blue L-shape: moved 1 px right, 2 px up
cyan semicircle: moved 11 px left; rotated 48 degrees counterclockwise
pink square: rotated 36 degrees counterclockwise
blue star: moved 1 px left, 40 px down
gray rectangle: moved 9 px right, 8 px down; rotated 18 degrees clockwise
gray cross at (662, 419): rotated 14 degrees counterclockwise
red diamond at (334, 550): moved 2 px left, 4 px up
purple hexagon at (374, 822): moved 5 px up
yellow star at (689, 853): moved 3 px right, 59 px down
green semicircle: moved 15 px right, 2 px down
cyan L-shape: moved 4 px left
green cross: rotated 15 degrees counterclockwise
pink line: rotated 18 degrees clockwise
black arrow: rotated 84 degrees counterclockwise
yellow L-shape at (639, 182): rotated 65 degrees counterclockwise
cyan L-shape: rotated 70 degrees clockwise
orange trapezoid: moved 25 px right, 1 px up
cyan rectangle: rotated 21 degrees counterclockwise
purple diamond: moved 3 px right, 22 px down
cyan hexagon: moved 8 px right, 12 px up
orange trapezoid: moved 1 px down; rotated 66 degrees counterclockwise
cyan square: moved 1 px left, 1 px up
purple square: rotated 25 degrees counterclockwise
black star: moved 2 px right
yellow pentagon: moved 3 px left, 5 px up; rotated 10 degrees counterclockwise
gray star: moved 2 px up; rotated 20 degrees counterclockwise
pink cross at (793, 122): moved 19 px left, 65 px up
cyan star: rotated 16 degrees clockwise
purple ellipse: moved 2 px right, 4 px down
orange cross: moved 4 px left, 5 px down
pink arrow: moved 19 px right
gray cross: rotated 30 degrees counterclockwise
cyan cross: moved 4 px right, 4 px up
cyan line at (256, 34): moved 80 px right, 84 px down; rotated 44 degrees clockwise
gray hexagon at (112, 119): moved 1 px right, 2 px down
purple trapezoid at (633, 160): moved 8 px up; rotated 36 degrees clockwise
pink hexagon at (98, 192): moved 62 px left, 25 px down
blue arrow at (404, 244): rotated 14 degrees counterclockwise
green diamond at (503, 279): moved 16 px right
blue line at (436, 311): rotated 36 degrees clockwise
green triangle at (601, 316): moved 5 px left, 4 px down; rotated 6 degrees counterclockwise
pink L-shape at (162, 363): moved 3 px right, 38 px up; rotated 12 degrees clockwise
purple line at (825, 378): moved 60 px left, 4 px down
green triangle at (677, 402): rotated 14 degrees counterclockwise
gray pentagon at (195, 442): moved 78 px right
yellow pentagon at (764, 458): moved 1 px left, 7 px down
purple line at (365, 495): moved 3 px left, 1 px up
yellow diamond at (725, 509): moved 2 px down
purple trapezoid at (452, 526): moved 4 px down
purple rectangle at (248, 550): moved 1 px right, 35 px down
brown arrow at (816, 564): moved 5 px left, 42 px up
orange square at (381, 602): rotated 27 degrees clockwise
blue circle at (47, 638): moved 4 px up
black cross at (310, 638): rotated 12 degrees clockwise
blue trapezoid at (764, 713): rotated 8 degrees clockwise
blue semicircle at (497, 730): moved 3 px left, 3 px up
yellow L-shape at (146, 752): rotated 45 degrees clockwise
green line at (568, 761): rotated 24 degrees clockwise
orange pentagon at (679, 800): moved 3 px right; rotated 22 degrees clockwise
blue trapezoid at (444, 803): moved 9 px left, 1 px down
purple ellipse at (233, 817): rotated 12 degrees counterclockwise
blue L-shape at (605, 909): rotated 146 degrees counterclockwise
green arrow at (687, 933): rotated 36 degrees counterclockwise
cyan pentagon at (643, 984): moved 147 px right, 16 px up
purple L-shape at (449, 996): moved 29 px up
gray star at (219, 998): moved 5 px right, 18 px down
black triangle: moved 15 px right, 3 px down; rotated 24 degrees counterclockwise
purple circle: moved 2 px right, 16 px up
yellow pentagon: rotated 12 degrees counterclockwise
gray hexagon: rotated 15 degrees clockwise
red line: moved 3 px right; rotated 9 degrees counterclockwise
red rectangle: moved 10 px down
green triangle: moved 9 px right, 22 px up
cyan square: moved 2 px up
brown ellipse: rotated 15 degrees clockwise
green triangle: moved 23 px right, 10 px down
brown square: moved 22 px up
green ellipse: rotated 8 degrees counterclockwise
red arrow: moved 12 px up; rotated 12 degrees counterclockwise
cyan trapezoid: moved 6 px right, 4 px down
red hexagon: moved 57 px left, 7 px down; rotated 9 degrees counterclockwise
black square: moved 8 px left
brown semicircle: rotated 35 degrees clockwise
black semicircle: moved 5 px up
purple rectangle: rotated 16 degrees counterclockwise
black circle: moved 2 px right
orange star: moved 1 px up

+ + + + +

▶ The task
All of the entries, from the first line to the last, should be duplicated exactly.

▶ Exercise solution
blue L-shape: moved 1 px right, 2 px up
cyan semicircle: moved 11 px left; rotated 48 degrees counterclockwise
pink square: rotated 36 degrees counterclockwise
blue star: moved 1 px left, 40 px down
gray rectangle: moved 9 px right, 8 px down; rotated 18 degrees clockwise
gray cross at (662, 419): rotated 14 degrees counterclockwise
red diamond at (334, 550): moved 2 px left, 4 px up
purple hexagon at (374, 822): moved 5 px up
yellow star at (689, 853): moved 3 px right, 59 px down
green semicircle: moved 15 px right, 2 px down
cyan L-shape: moved 4 px left
green cross: rotated 15 degrees counterclockwise
pink line: rotated 18 degrees clockwise
black arrow: rotated 84 degrees counterclockwise
yellow L-shape at (639, 182): rotated 65 degrees counterclockwise
cyan L-shape: rotated 70 degrees clockwise
orange trapezoid: moved 25 px right, 1 px up
cyan rectangle: rotated 21 degrees counterclockwise
purple diamond: moved 3 px right, 22 px down
cyan hexagon: moved 8 px right, 12 px up
orange trapezoid: moved 1 px down; rotated 66 degrees counterclockwise
cyan square: moved 1 px left, 1 px up
purple square: rotated 25 degrees counterclockwise
black star: moved 2 px right
yellow pentagon: moved 3 px left, 5 px up; rotated 10 degrees counterclockwise
gray star: moved 2 px up; rotated 20 degrees counterclockwise
pink cross at (793, 122): moved 19 px left, 65 px up
cyan star: rotated 16 degrees clockwise
purple ellipse: moved 2 px right, 4 px down
orange cross: moved 4 px left, 5 px down
pink arrow: moved 19 px right
gray cross: rotated 30 degrees counterclockwise
cyan cross: moved 4 px right, 4 px up
cyan line at (256, 34): moved 80 px right, 84 px down; rotated 44 degrees clockwise
gray hexagon at (112, 119): moved 1 px right, 2 px down
purple trapezoid at (633, 160): moved 8 px up; rotated 36 degrees clockwise
pink hexagon at (98, 192): moved 62 px left, 25 px down
blue arrow at (404, 244): rotated 14 degrees counterclockwise
green diamond at (503, 279): moved 16 px right
blue line at (436, 311): rotated 36 degrees clockwise
green triangle at (601, 316): moved 5 px left, 4 px down; rotated 6 degrees counterclockwise
pink L-shape at (162, 363): moved 3 px right, 38 px up; rotated 12 degrees clockwise
purple line at (825, 378): moved 60 px left, 4 px down
green triangle at (677, 402): rotated 14 degrees counterclockwise
gray pentagon at (195, 442): moved 78 px right
yellow pentagon at (764, 458): moved 1 px left, 7 px down
purple line at (365, 495): moved 3 px left, 1 px up
yellow diamond at (725, 509): moved 2 px down
purple trapezoid at (452, 526): moved 4 px down
purple rectangle at (248, 550): moved 1 px right, 35 px down
brown arrow at (816, 564): moved 5 px left, 42 px up
orange square at (381, 602): rotated 27 degrees clockwise
blue circle at (47, 638): moved 4 px up
black cross at (310, 638): rotated 12 degrees clockwise
blue trapezoid at (764, 713): rotated 8 degrees clockwise
blue semicircle at (497, 730): moved 3 px left, 3 px up
yellow L-shape at (146, 752): rotated 45 degrees clockwise
green line at (568, 761): rotated 24 degrees clockwise
orange pentagon at (679, 800): moved 3 px right; rotated 22 degrees clockwise
blue trapezoid at (444, 803): moved 9 px left, 1 px down
purple ellipse at (233, 817): rotated 12 degrees counterclockwise
blue L-shape at (605, 909): rotated 146 degrees counterclockwise
green arrow at (687, 933): rotated 36 degrees counterclockwise
cyan pentagon at (643, 984): moved 147 px right, 16 px up
purple L-shape at (449, 996): moved 29 px up
gray star at (219, 998): moved 5 px right, 18 px down
black triangle: moved 15 px right, 3 px down; rotated 24 degrees counterclockwise
purple circle: moved 2 px right, 16 px up
yellow pentagon: rotated 12 degrees counterclockwise
gray hexagon: rotated 15 degrees clockwise
red line: moved 3 px right; rotated 9 degrees counterclockwise
red rectangle: moved 10 px down
green triangle: moved 9 px right, 22 px up
cyan square: moved 2 px up
brown ellipse: rotated 15 degrees clockwise
green triangle: moved 23 px right, 10 px down
brown square: moved 22 px up
green ellipse: rotated 8 degrees counterclockwise
red arrow: moved 12 px up; rotated 12 degrees counterclockwise
cyan trapezoid: moved 6 px right, 4 px down
red hexagon: moved 57 px left, 7 px down; rotated 9 degrees counterclockwise
black square: moved 8 px left
brown semicircle: rotated 35 degrees clockwise
black semicircle: moved 5 px up
purple rectangle: rotated 16 degrees counterclockwise
black circle: moved 2 px right
orange star: moved 1 px up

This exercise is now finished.